◆ **WORK REQUIRED**: Would you return the lines between the one holding "brown brick H6" and the one holding "brown brick I3:I4 level 1 -> none", inclusive, and only those, exactly as they stand in the listing below?

◆ **RECORDS SUPPLIED**:
=== Section Start ===
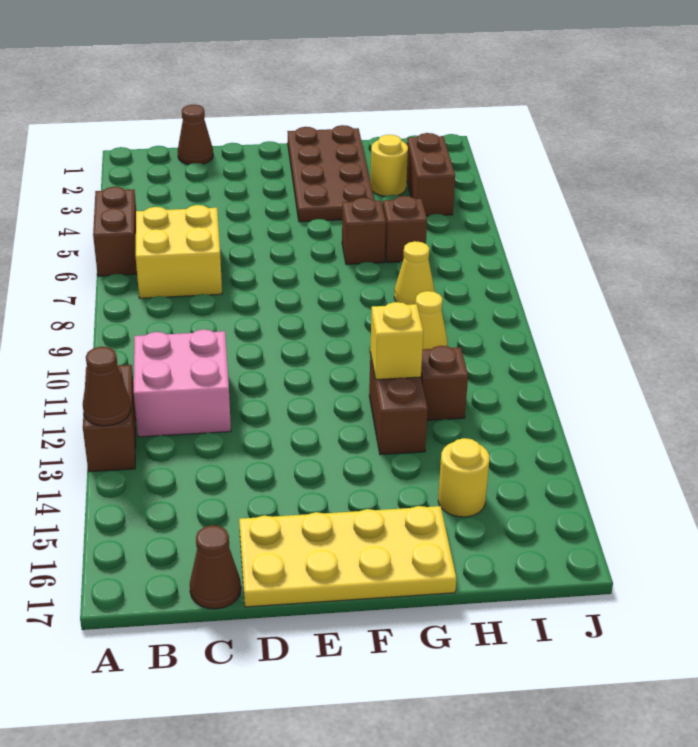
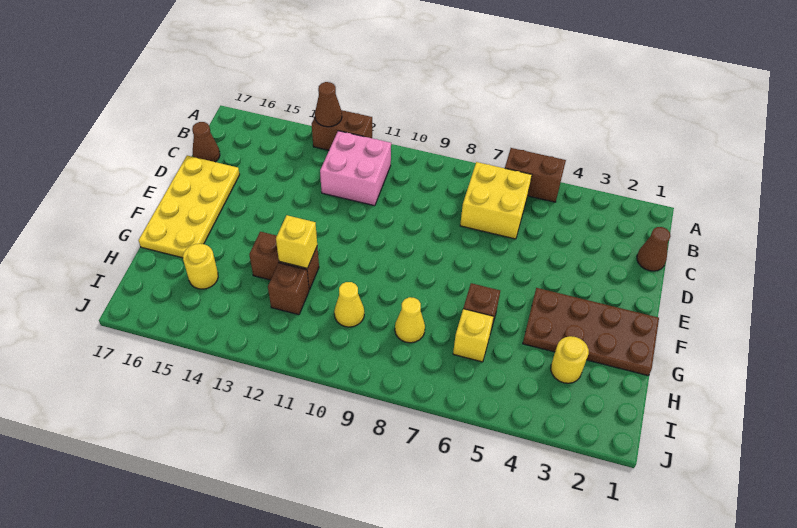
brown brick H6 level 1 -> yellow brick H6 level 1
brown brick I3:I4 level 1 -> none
=== Section End ===
=== Section Start ===
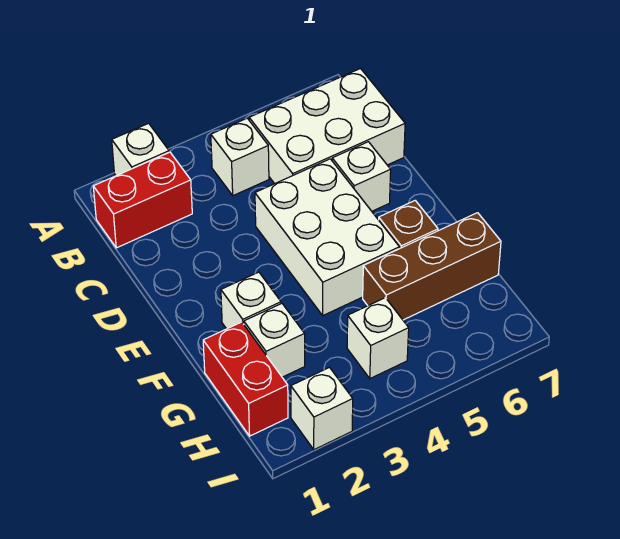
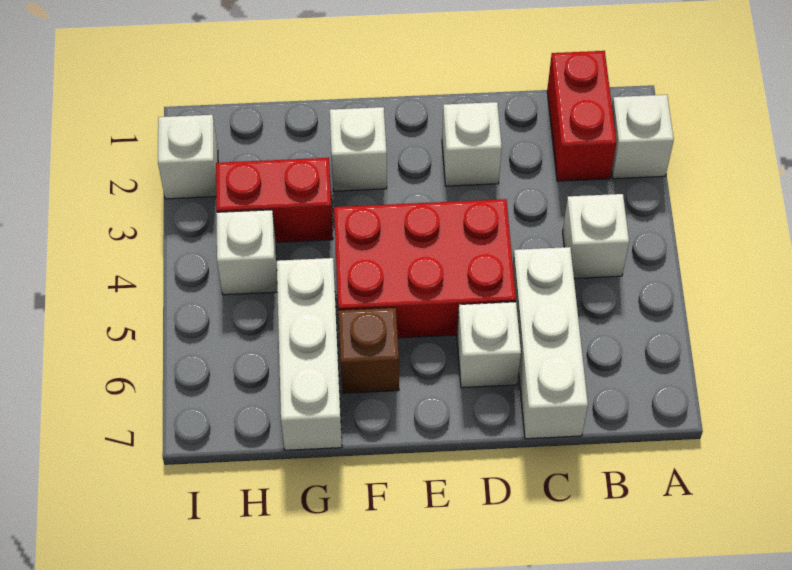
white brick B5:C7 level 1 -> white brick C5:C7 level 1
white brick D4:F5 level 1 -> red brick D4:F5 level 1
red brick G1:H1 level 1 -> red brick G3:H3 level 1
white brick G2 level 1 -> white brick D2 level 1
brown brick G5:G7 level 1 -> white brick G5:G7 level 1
=== Section End ===
=== Section Start ===
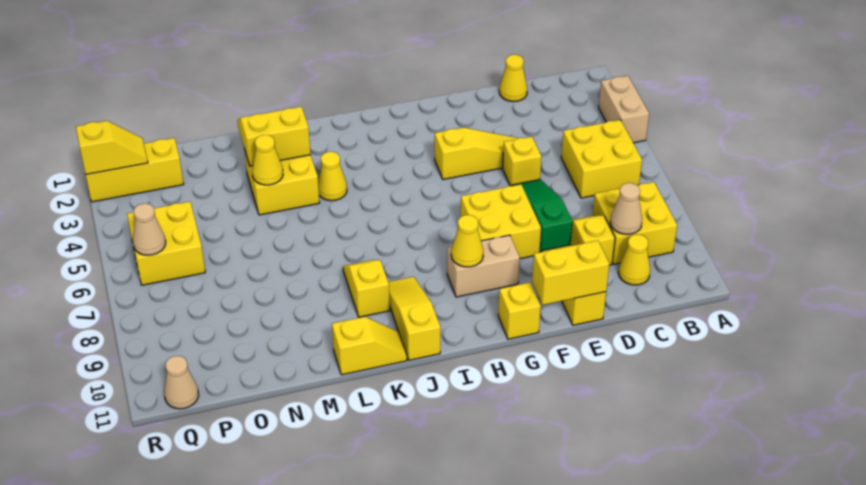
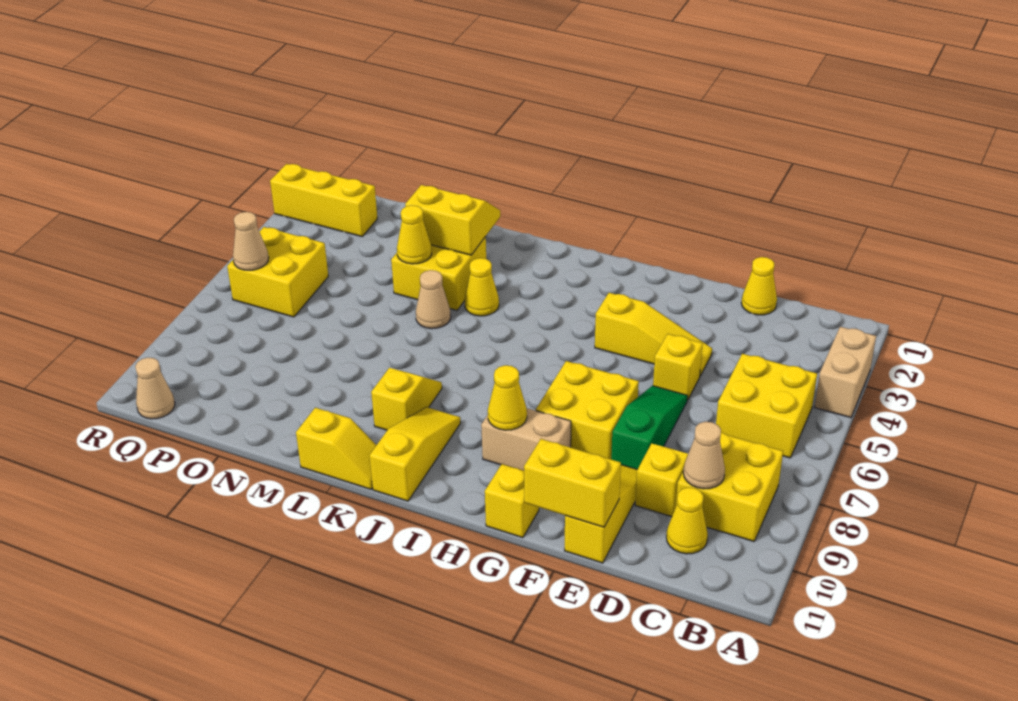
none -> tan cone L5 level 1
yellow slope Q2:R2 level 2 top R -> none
=== Section End ===
◆ **EXERCISE RESPONSE**:
brown brick H6 level 1 -> yellow brick H6 level 1
brown brick I3:I4 level 1 -> none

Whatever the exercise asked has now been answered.